#### [TO DO]
In total, how many lines of the data contain the word "DGND"? Only that number is wanted.
Segment Start: EXERCISE INPUT
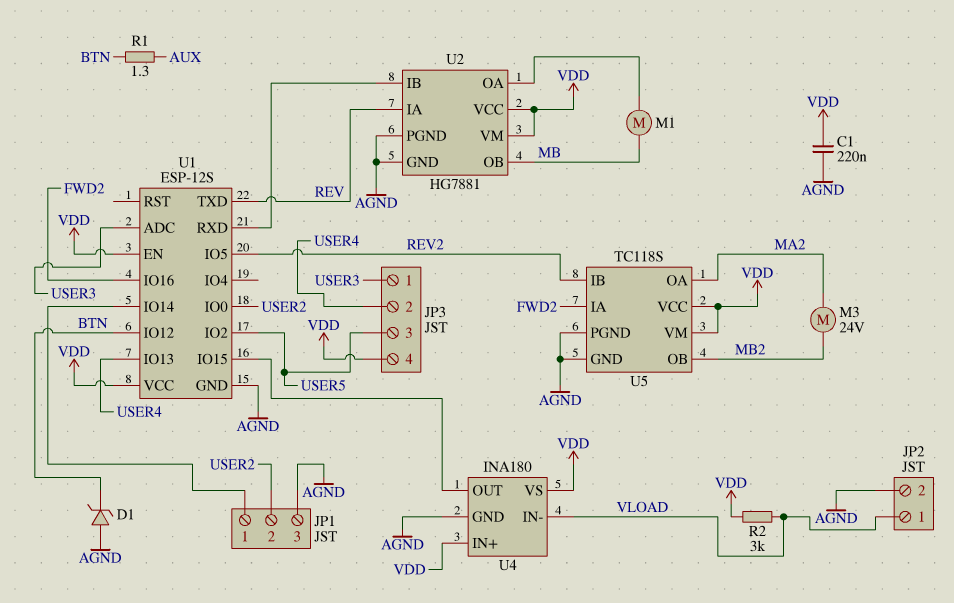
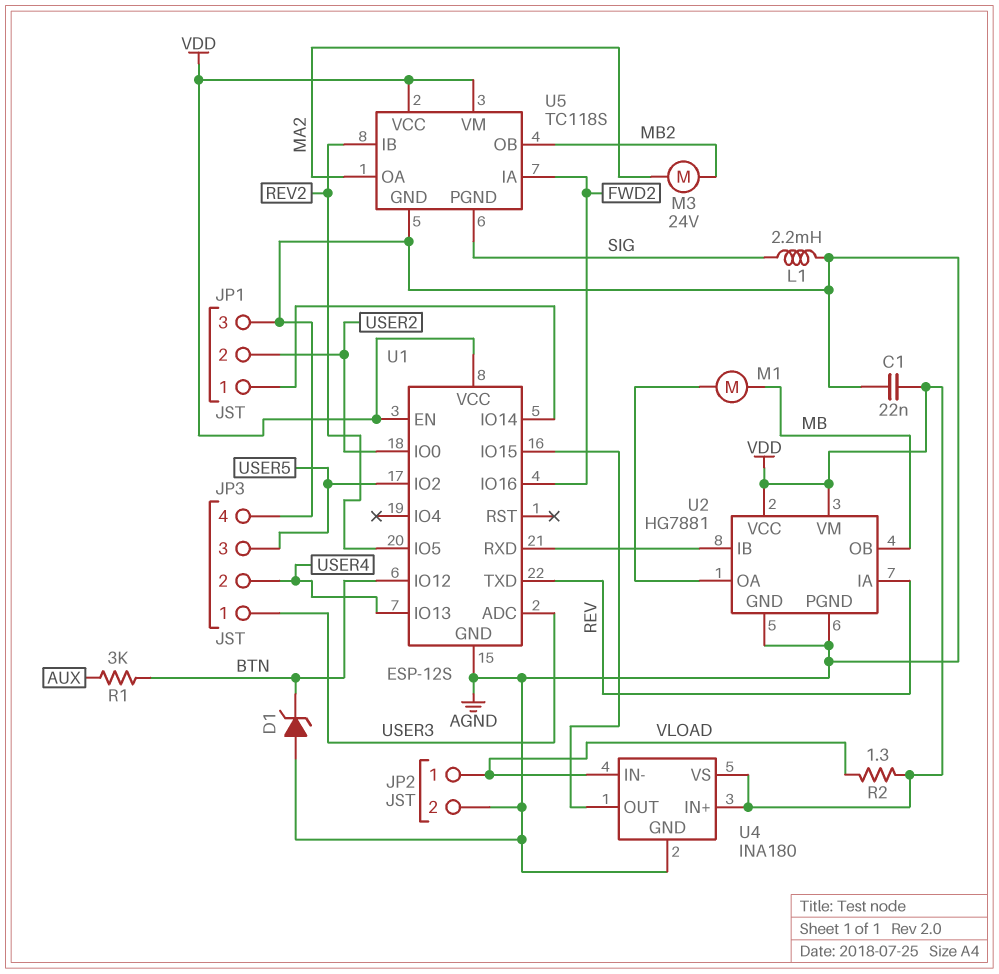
C1: 220nF (AGND, VDD) -> 22nF (AGND, VDD)
JP3 pin 4: VDD -> AGND
L1: none -> 2.2mH (AGND, SIG)
R1: 1.3 (AUX, BTN) -> 3k (AUX, BTN)
R2: 3k (VDD, VLOAD) -> 1.3 (VDD, VLOAD)
U5 pin PGND: AGND -> SIG

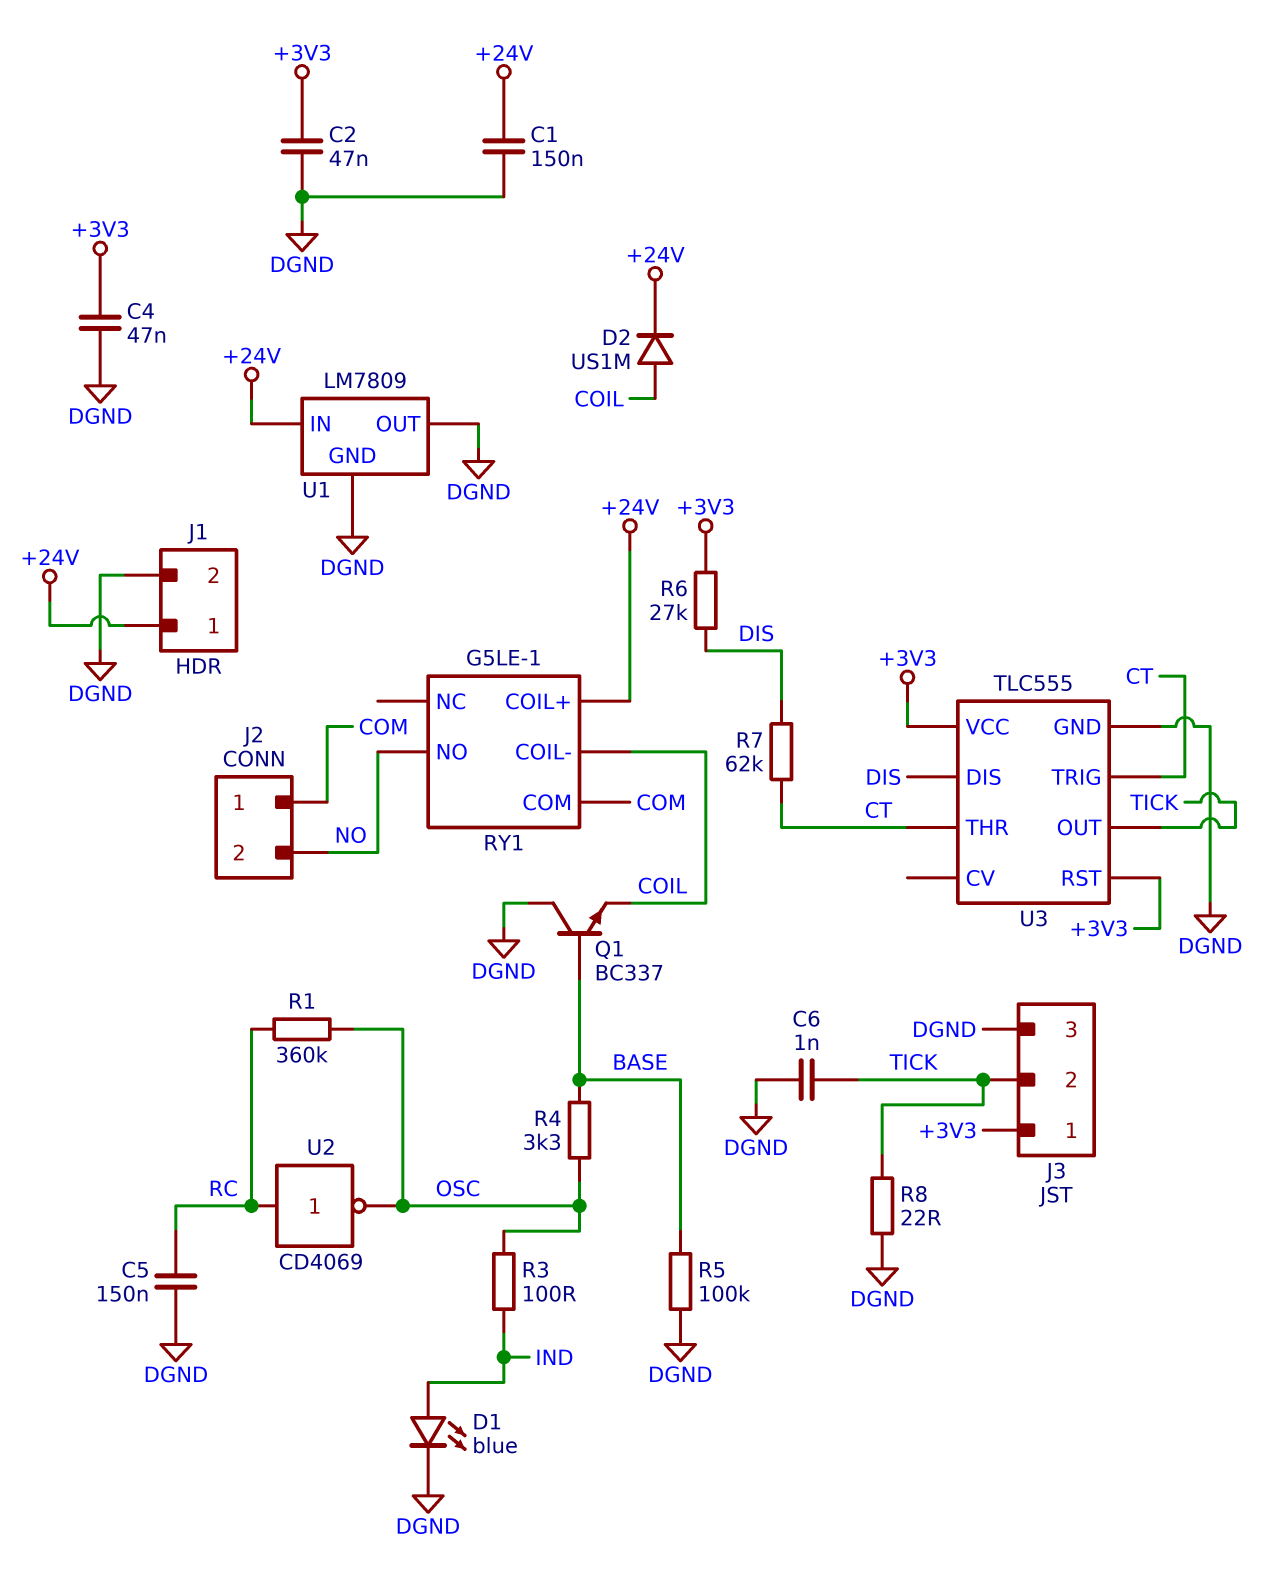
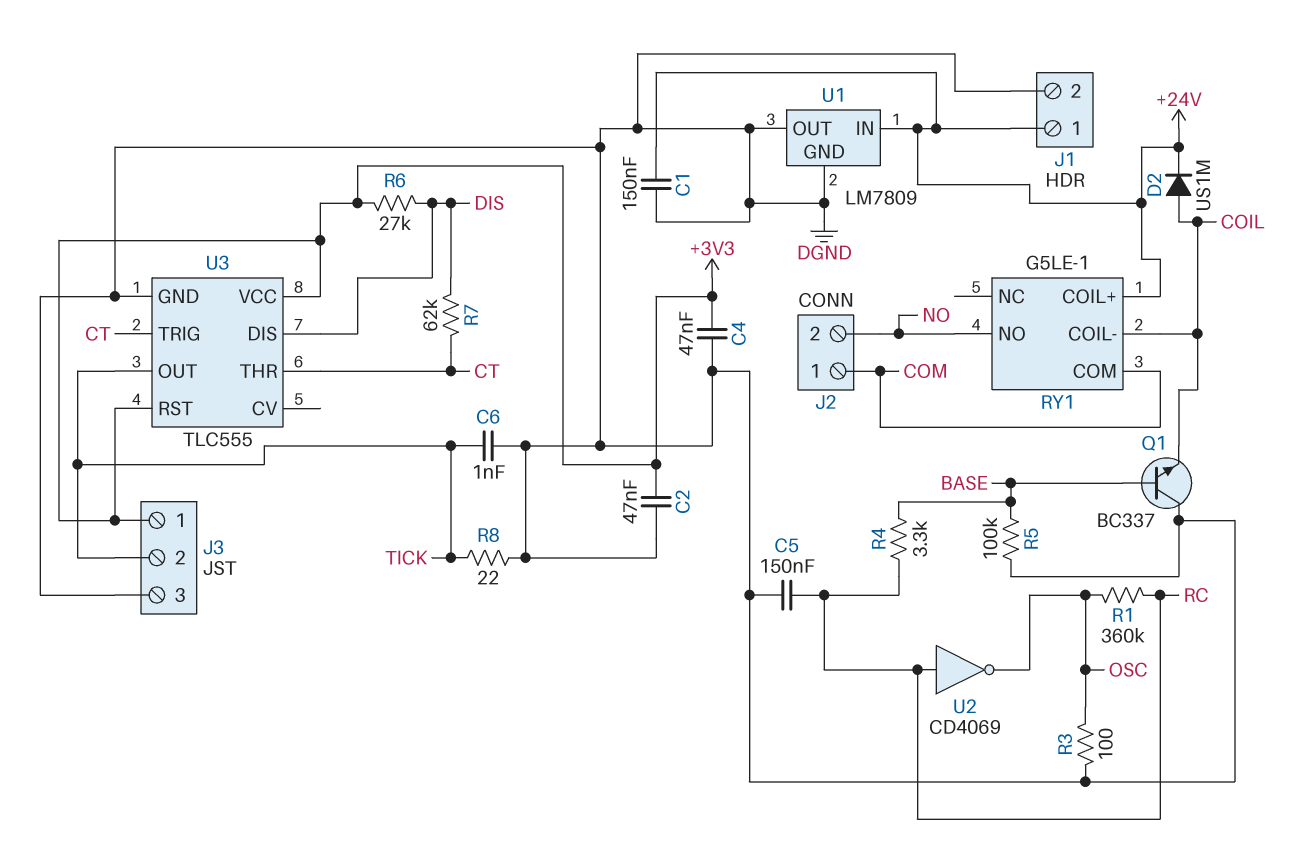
D1: LED blue (A IND, K DGND) -> none
R3: 100 (IND, OSC) -> 100 (DGND, OSC)
R4: 3.3k (BASE, OSC) -> 3.3k (BASE, RC)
Segment End: EXERCISE INPUT
#### [EXERCISE RESPONSE]
2